ASSIGNED TASK:
Please repeat the lines below exactly. Begin with the line containing "DIGITS pin GND: GND -> none" and go on through the line containing "RELAY pin IN1: D10 -> D5".

PROVIDED INFORMATION:
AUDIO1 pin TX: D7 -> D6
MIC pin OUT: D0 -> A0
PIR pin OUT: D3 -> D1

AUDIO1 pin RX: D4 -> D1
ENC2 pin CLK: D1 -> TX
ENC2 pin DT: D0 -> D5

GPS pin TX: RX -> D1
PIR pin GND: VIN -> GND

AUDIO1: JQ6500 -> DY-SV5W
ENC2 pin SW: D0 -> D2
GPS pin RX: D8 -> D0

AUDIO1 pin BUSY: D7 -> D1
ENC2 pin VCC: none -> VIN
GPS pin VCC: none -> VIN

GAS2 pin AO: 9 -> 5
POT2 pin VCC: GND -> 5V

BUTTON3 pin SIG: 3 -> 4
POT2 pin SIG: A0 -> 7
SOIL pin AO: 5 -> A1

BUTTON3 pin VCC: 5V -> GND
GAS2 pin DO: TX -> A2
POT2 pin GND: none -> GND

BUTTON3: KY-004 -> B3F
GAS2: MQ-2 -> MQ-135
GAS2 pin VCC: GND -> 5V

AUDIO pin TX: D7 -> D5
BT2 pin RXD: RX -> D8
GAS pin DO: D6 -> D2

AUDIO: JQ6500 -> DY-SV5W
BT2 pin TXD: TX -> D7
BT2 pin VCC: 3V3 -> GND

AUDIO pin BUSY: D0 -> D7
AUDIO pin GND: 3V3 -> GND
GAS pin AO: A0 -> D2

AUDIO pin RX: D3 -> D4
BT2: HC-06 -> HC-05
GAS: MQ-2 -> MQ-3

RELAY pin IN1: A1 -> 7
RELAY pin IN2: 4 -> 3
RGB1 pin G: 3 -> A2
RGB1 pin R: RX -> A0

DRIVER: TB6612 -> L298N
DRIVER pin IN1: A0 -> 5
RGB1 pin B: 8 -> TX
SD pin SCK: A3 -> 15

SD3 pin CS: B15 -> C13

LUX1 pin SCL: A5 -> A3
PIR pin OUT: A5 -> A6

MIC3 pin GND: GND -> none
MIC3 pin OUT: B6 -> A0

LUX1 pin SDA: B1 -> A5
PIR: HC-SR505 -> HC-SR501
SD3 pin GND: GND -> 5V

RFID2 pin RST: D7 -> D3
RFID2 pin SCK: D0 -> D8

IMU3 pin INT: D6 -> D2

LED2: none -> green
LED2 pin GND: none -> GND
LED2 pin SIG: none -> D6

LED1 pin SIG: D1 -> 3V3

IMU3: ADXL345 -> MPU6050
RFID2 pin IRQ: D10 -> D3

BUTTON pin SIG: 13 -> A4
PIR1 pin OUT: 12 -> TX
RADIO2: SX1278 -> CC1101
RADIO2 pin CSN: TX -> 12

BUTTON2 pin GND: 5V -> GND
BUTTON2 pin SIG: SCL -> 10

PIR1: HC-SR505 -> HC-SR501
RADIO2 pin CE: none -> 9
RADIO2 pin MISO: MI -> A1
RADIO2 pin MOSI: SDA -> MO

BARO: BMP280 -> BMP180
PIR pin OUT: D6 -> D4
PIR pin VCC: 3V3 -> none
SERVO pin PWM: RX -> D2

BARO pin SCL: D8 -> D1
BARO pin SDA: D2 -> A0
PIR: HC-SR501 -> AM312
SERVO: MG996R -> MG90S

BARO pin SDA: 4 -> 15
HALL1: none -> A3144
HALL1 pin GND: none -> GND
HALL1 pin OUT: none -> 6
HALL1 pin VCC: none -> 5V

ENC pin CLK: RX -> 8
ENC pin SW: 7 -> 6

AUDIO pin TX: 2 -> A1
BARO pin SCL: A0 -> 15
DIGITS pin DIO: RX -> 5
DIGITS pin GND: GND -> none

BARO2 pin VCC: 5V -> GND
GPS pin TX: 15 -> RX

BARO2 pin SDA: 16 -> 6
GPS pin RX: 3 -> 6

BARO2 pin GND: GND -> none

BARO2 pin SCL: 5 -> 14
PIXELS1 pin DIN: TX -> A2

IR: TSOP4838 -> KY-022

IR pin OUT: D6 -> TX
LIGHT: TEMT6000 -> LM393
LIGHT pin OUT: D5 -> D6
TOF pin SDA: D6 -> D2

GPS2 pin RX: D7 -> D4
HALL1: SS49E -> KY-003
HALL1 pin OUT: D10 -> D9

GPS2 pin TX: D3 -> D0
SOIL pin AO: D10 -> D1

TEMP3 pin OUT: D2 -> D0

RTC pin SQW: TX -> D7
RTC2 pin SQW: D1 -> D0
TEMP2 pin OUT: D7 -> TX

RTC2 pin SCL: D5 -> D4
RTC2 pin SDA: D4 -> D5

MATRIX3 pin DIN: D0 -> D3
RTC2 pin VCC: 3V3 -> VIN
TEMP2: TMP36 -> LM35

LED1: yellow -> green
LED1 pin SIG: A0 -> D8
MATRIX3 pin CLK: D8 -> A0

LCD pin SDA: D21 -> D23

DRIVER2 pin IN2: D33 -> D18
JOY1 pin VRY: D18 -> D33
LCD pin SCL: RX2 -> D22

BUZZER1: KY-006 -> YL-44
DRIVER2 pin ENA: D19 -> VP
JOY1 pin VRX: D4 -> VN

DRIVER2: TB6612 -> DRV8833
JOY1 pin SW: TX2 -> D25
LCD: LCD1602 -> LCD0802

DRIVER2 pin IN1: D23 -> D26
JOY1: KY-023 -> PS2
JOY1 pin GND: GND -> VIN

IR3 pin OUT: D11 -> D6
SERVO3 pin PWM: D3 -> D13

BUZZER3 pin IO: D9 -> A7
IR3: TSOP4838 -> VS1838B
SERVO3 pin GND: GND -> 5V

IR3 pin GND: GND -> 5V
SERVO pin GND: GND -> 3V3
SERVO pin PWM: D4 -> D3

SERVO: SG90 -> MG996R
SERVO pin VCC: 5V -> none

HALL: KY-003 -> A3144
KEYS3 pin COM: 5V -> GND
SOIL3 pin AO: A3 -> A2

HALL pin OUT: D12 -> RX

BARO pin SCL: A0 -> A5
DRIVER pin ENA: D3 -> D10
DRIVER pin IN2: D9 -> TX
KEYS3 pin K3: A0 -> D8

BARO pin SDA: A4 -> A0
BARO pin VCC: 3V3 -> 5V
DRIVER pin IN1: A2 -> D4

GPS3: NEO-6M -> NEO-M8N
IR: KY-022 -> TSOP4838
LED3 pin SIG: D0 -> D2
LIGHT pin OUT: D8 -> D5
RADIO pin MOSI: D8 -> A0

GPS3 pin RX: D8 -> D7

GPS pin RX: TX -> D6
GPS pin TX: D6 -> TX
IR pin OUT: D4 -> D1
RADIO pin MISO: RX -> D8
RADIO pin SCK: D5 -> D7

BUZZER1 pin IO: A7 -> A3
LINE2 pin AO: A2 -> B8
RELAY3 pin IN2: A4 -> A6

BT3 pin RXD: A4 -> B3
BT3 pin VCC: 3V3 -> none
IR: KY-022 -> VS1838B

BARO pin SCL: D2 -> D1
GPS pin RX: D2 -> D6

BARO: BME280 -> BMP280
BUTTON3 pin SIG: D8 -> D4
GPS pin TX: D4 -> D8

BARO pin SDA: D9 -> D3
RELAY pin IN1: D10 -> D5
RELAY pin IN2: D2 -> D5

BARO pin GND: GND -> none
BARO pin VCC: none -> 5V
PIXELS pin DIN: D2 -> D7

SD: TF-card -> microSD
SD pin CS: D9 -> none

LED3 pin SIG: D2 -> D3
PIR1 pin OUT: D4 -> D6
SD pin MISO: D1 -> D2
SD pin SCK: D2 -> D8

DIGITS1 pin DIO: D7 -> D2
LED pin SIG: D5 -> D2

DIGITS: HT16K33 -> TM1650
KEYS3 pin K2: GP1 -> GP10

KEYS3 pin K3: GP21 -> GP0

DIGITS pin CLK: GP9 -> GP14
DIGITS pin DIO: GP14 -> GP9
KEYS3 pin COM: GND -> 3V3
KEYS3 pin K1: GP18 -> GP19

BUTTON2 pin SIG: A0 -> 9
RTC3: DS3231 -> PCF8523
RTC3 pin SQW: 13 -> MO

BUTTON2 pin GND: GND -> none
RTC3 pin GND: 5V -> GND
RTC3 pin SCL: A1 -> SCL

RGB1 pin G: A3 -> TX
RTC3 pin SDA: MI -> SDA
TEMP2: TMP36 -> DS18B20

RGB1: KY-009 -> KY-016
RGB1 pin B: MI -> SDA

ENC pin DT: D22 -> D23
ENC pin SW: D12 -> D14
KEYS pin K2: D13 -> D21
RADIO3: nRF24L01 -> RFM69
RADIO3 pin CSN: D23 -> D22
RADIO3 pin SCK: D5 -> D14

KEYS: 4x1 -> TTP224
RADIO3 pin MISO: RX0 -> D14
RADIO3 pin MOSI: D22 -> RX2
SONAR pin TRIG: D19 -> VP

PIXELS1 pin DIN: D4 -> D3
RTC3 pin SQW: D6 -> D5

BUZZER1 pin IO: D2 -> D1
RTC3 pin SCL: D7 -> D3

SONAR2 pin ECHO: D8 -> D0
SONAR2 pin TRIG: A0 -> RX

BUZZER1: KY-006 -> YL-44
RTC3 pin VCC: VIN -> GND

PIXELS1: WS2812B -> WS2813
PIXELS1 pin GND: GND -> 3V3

WRITTEN RESPONSE:
DIGITS pin GND: GND -> none

BARO2 pin VCC: 5V -> GND
GPS pin TX: 15 -> RX

BARO2 pin SDA: 16 -> 6
GPS pin RX: 3 -> 6

BARO2 pin GND: GND -> none

BARO2 pin SCL: 5 -> 14
PIXELS1 pin DIN: TX -> A2

IR: TSOP4838 -> KY-022

IR pin OUT: D6 -> TX
LIGHT: TEMT6000 -> LM393
LIGHT pin OUT: D5 -> D6
TOF pin SDA: D6 -> D2

GPS2 pin RX: D7 -> D4
HALL1: SS49E -> KY-003
HALL1 pin OUT: D10 -> D9

GPS2 pin TX: D3 -> D0
SOIL pin AO: D10 -> D1

TEMP3 pin OUT: D2 -> D0

RTC pin SQW: TX -> D7
RTC2 pin SQW: D1 -> D0
TEMP2 pin OUT: D7 -> TX

RTC2 pin SCL: D5 -> D4
RTC2 pin SDA: D4 -> D5

MATRIX3 pin DIN: D0 -> D3
RTC2 pin VCC: 3V3 -> VIN
TEMP2: TMP36 -> LM35

LED1: yellow -> green
LED1 pin SIG: A0 -> D8
MATRIX3 pin CLK: D8 -> A0

LCD pin SDA: D21 -> D23

DRIVER2 pin IN2: D33 -> D18
JOY1 pin VRY: D18 -> D33
LCD pin SCL: RX2 -> D22

BUZZER1: KY-006 -> YL-44
DRIVER2 pin ENA: D19 -> VP
JOY1 pin VRX: D4 -> VN

DRIVER2: TB6612 -> DRV8833
JOY1 pin SW: TX2 -> D25
LCD: LCD1602 -> LCD0802

DRIVER2 pin IN1: D23 -> D26
JOY1: KY-023 -> PS2
JOY1 pin GND: GND -> VIN

IR3 pin OUT: D11 -> D6
SERVO3 pin PWM: D3 -> D13

BUZZER3 pin IO: D9 -> A7
IR3: TSOP4838 -> VS1838B
SERVO3 pin GND: GND -> 5V

IR3 pin GND: GND -> 5V
SERVO pin GND: GND -> 3V3
SERVO pin PWM: D4 -> D3

SERVO: SG90 -> MG996R
SERVO pin VCC: 5V -> none

HALL: KY-003 -> A3144
KEYS3 pin COM: 5V -> GND
SOIL3 pin AO: A3 -> A2

HALL pin OUT: D12 -> RX

BARO pin SCL: A0 -> A5
DRIVER pin ENA: D3 -> D10
DRIVER pin IN2: D9 -> TX
KEYS3 pin K3: A0 -> D8

BARO pin SDA: A4 -> A0
BARO pin VCC: 3V3 -> 5V
DRIVER pin IN1: A2 -> D4

GPS3: NEO-6M -> NEO-M8N
IR: KY-022 -> TSOP4838
LED3 pin SIG: D0 -> D2
LIGHT pin OUT: D8 -> D5
RADIO pin MOSI: D8 -> A0

GPS3 pin RX: D8 -> D7

GPS pin RX: TX -> D6
GPS pin TX: D6 -> TX
IR pin OUT: D4 -> D1
RADIO pin MISO: RX -> D8
RADIO pin SCK: D5 -> D7

BUZZER1 pin IO: A7 -> A3
LINE2 pin AO: A2 -> B8
RELAY3 pin IN2: A4 -> A6

BT3 pin RXD: A4 -> B3
BT3 pin VCC: 3V3 -> none
IR: KY-022 -> VS1838B

BARO pin SCL: D2 -> D1
GPS pin RX: D2 -> D6

BARO: BME280 -> BMP280
BUTTON3 pin SIG: D8 -> D4
GPS pin TX: D4 -> D8

BARO pin SDA: D9 -> D3
RELAY pin IN1: D10 -> D5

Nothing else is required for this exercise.